--- TASK TO CARRY OUT ---
Count the lines in the entries below that contain the string "road", and reply with only that number.

--- RECORDS SHOWN ---
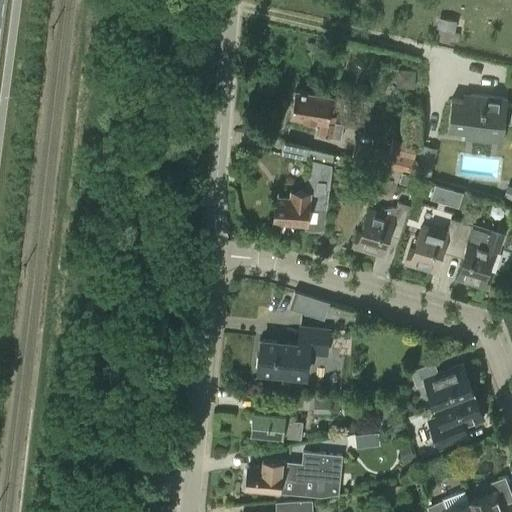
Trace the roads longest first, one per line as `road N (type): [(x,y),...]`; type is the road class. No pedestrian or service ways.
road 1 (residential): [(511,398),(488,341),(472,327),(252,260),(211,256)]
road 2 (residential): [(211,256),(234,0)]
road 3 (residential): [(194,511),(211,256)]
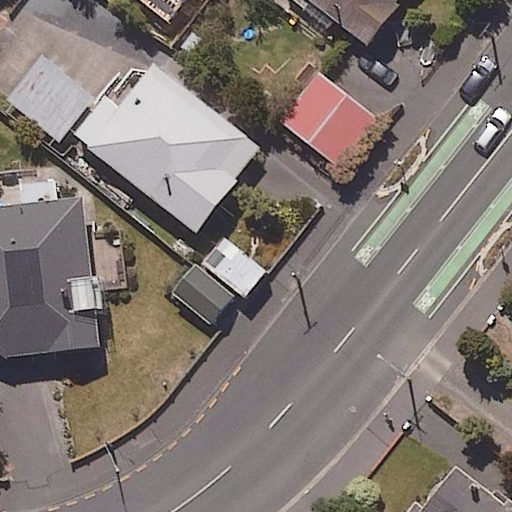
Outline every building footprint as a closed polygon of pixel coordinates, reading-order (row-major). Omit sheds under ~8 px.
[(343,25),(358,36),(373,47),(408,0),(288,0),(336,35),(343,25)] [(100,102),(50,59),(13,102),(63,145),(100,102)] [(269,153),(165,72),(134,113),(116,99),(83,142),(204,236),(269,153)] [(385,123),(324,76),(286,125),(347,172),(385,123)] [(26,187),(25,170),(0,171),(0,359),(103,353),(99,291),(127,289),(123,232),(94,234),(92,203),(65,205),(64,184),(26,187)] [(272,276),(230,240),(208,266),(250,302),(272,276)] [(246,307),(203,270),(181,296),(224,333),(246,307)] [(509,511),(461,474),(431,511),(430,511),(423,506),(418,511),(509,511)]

--- ANSWER TO THE EXERCISE ---
4